[[ Dataset records open ]]
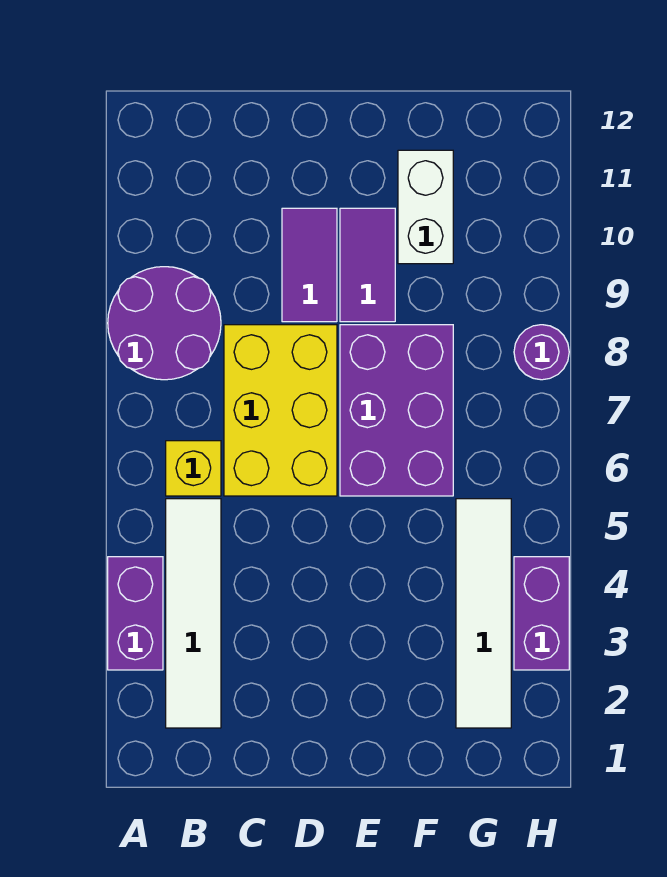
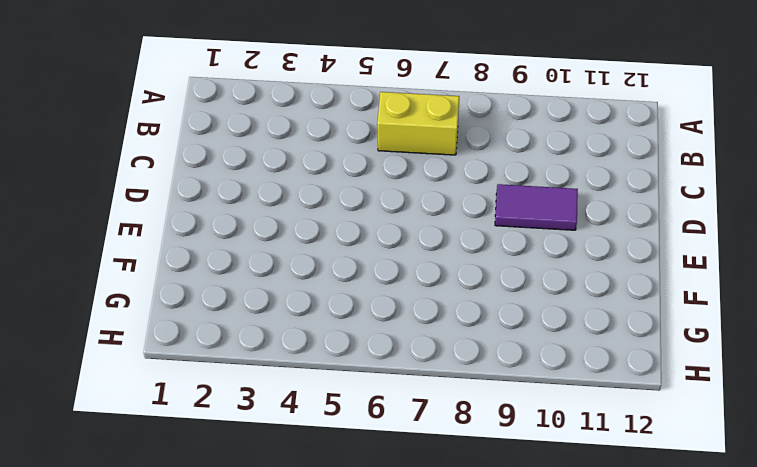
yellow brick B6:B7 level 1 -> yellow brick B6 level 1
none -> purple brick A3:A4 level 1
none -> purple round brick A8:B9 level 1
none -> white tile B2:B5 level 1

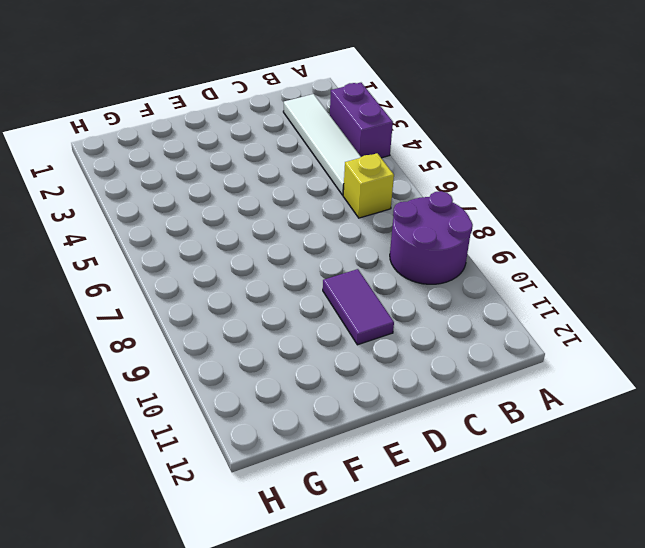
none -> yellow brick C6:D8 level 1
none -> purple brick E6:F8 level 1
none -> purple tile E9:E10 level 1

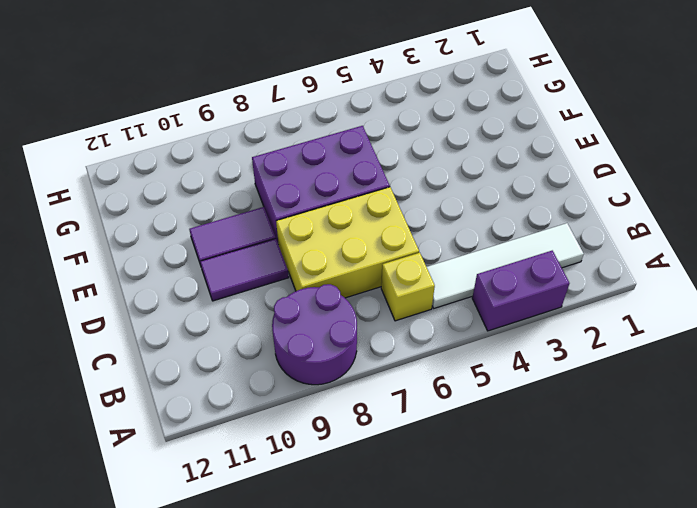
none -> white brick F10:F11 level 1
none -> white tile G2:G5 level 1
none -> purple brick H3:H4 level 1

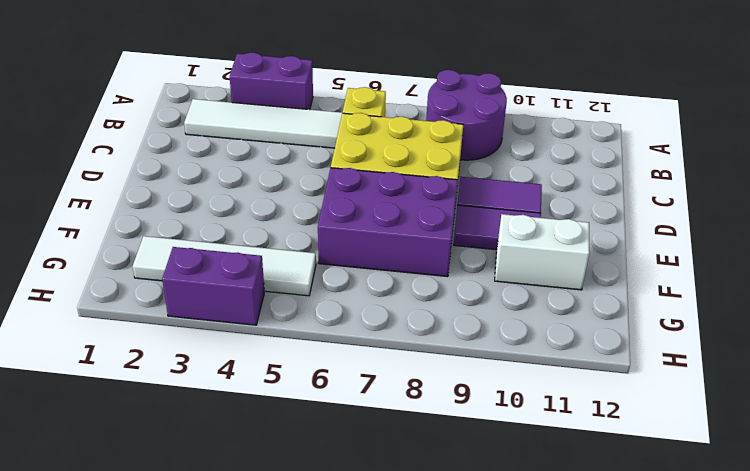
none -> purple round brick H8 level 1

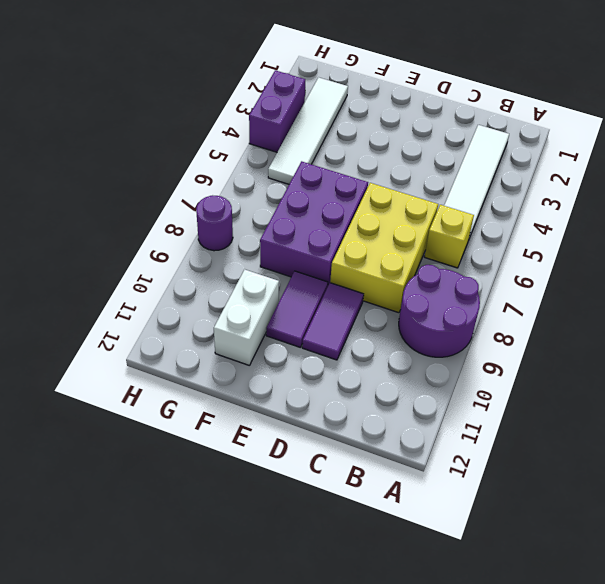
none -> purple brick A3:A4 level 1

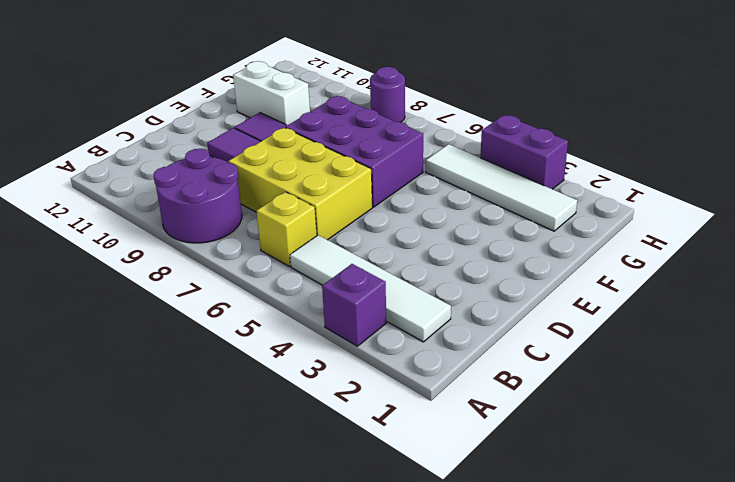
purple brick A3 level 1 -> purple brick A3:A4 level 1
[[ Dataset records closed ]]
[[ Dataset records open ]]
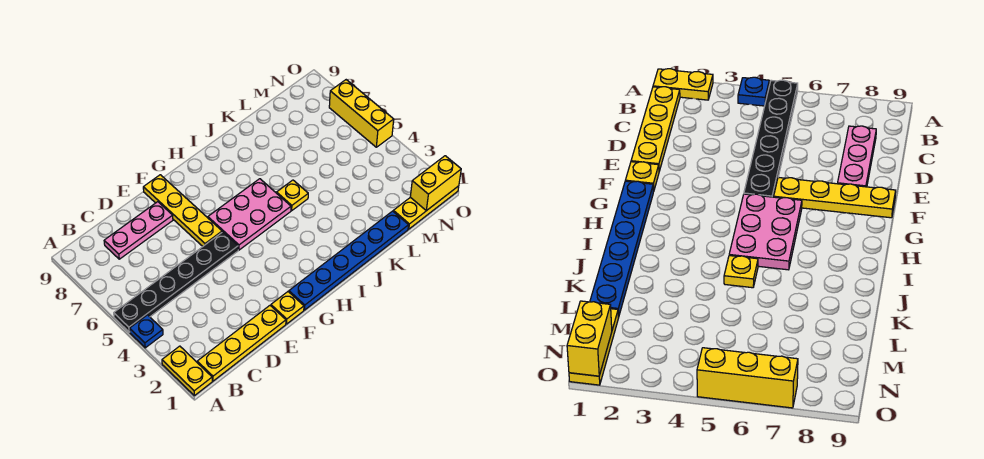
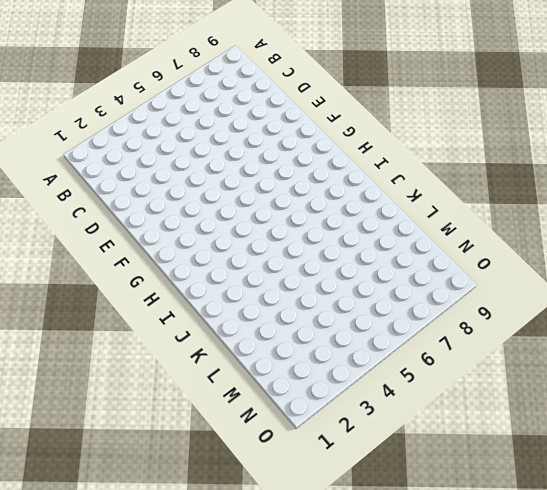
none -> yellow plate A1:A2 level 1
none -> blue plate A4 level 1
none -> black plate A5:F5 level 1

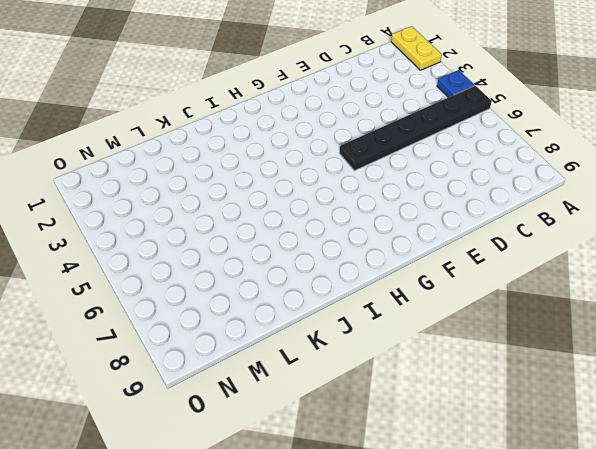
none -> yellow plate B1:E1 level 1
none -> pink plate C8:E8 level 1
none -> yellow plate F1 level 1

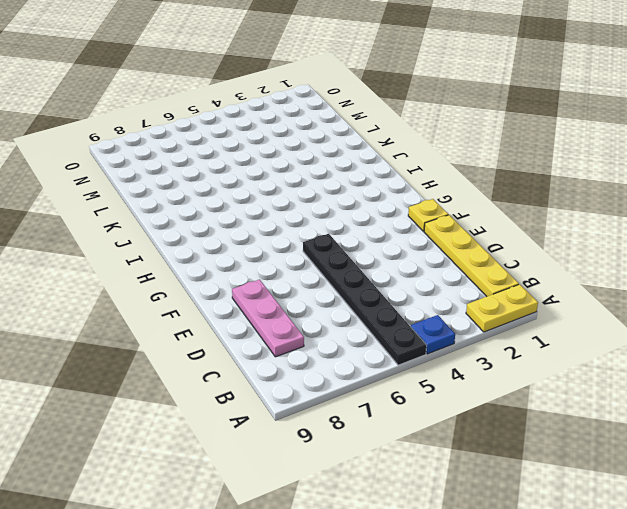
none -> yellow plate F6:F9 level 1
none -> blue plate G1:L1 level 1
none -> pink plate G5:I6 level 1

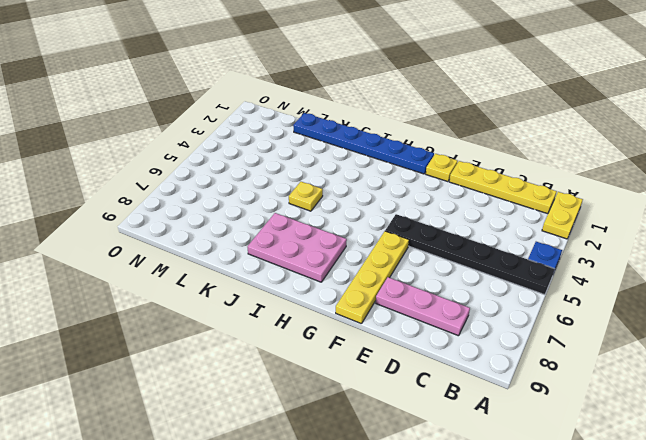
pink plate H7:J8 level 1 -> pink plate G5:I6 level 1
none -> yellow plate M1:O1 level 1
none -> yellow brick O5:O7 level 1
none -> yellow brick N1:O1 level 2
[[ Dataset records closed ]]
[[ Dataset records open ]]
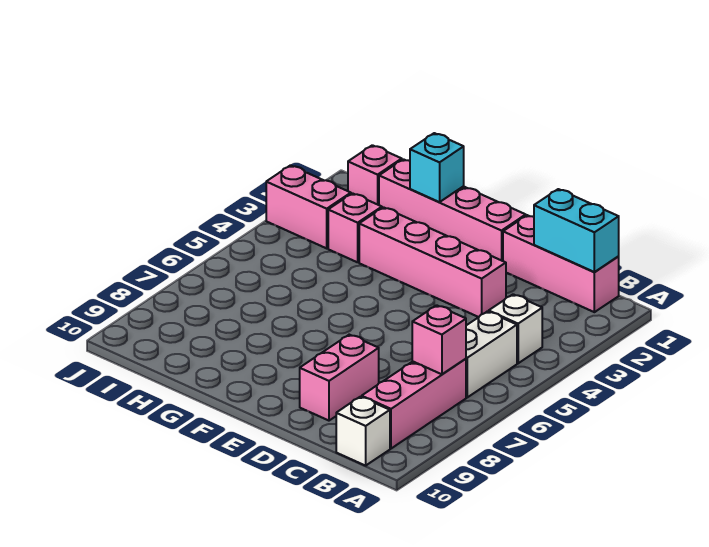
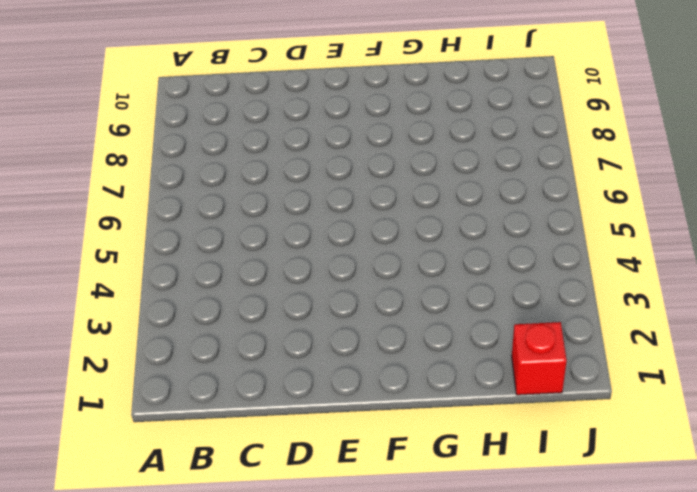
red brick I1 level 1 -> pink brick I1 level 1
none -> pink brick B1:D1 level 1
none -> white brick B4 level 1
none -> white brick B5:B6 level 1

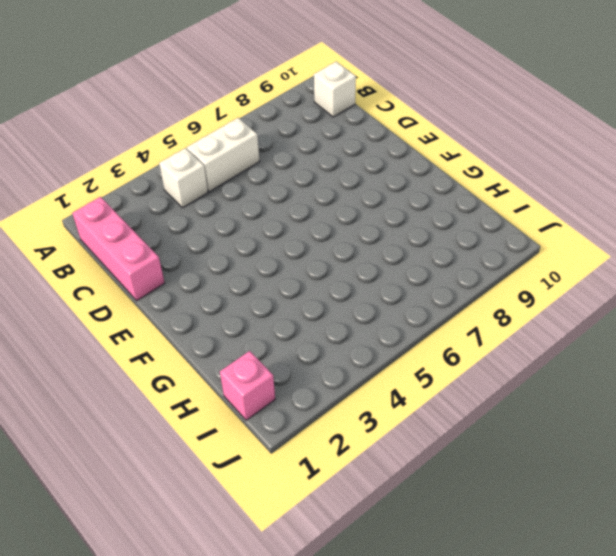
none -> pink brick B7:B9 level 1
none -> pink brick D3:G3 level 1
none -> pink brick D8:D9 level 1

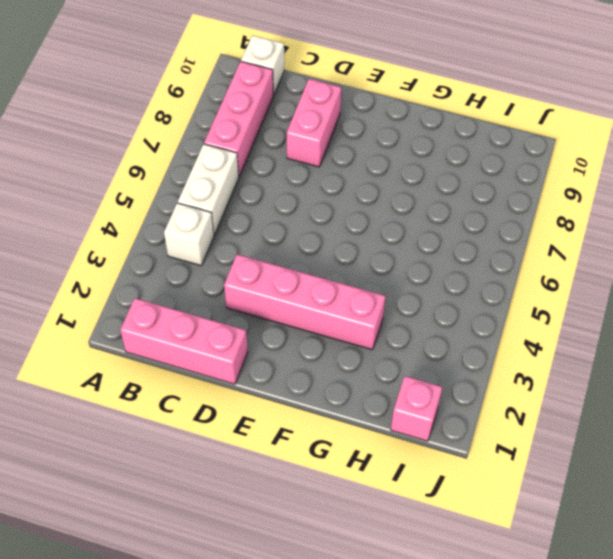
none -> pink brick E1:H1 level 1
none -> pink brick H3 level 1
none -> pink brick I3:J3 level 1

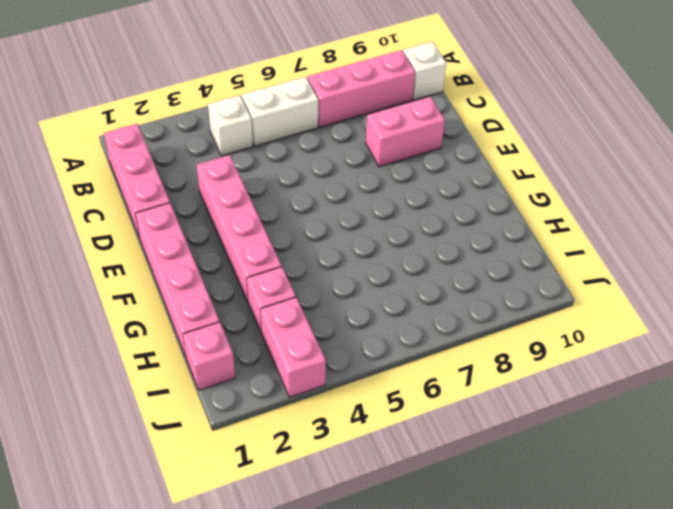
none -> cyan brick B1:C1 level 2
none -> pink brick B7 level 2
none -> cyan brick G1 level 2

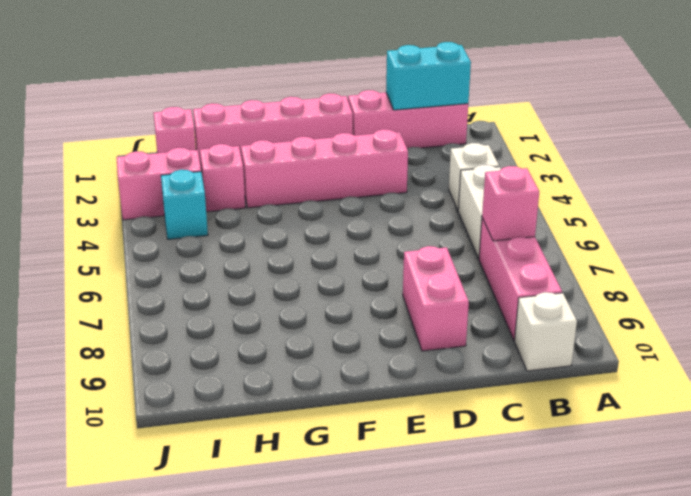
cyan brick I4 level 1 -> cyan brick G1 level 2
[[ Dataset records closed ]]
Exercise instructions
All pictures are to be skipped. Output, word for word, the lines in the data above starting at the line containing "none -> blue plate A4 level 1" and ending at the line containing "none -> yellow brick N1:O1 level 2".

Exercise result
none -> blue plate A4 level 1
none -> black plate A5:F5 level 1

none -> yellow plate B1:E1 level 1
none -> pink plate C8:E8 level 1
none -> yellow plate F1 level 1

none -> yellow plate F6:F9 level 1
none -> blue plate G1:L1 level 1
none -> pink plate G5:I6 level 1

pink plate H7:J8 level 1 -> pink plate G5:I6 level 1
none -> yellow plate M1:O1 level 1
none -> yellow brick O5:O7 level 1
none -> yellow brick N1:O1 level 2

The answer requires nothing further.